▶ _What is required_
Tally the lines below that contain the word "cylinder", and give only that number.

▶ _Data shown_
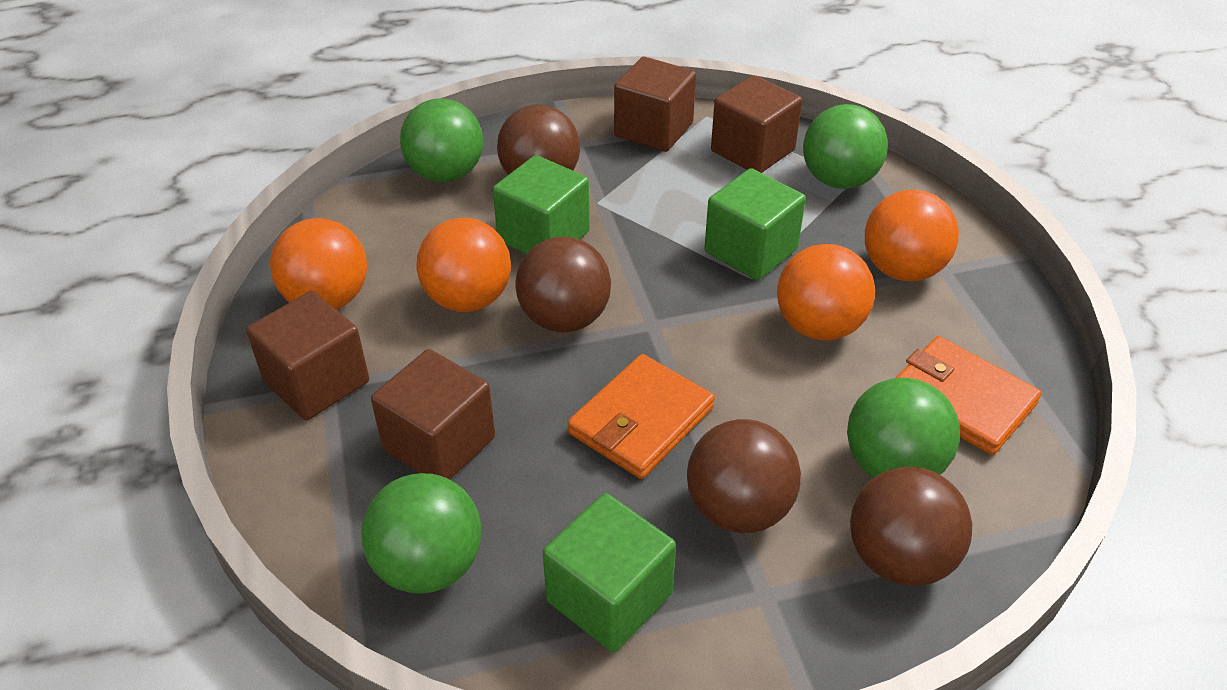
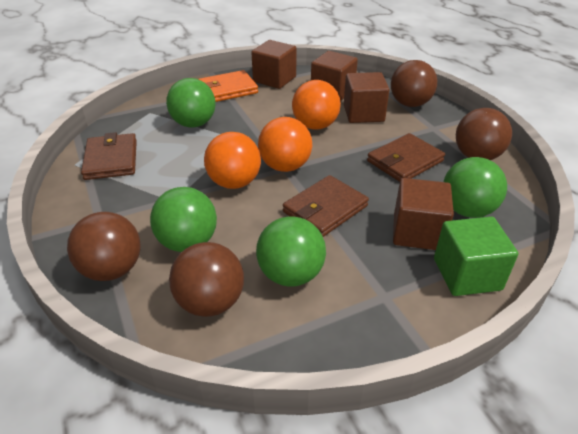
brown wallet: 0 -> 3
green cube: 3 -> 1
orange ball: 4 -> 3
orange wallet: 2 -> 1

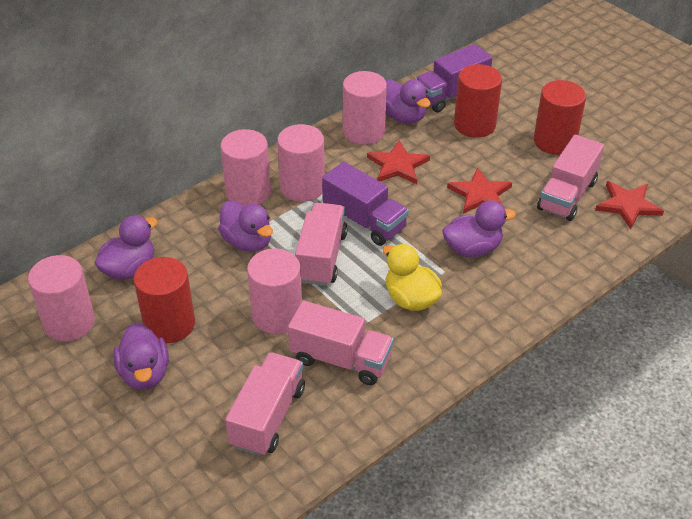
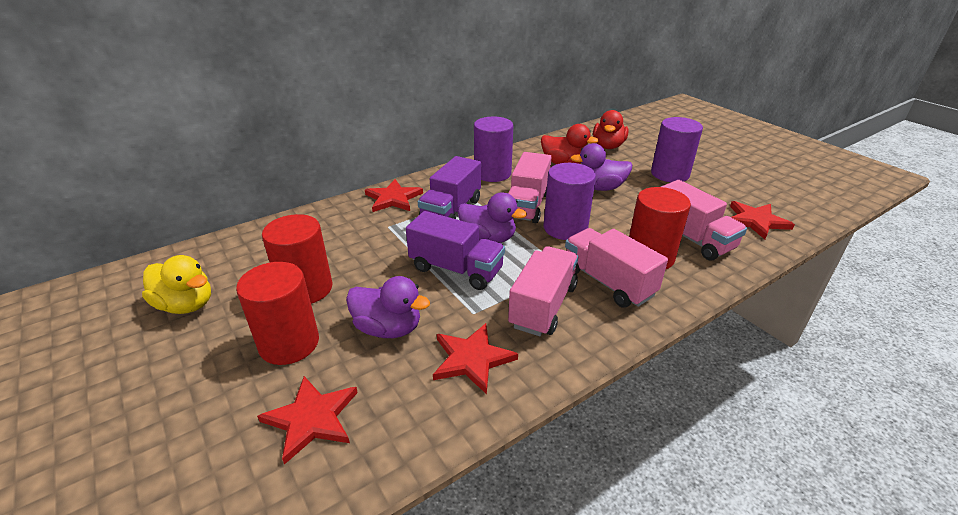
pink cylinder: 5 -> 0
purple cylinder: 0 -> 3
purple duck: 5 -> 3
red duck: 0 -> 2
red star: 3 -> 4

▶ _Response to this task_
2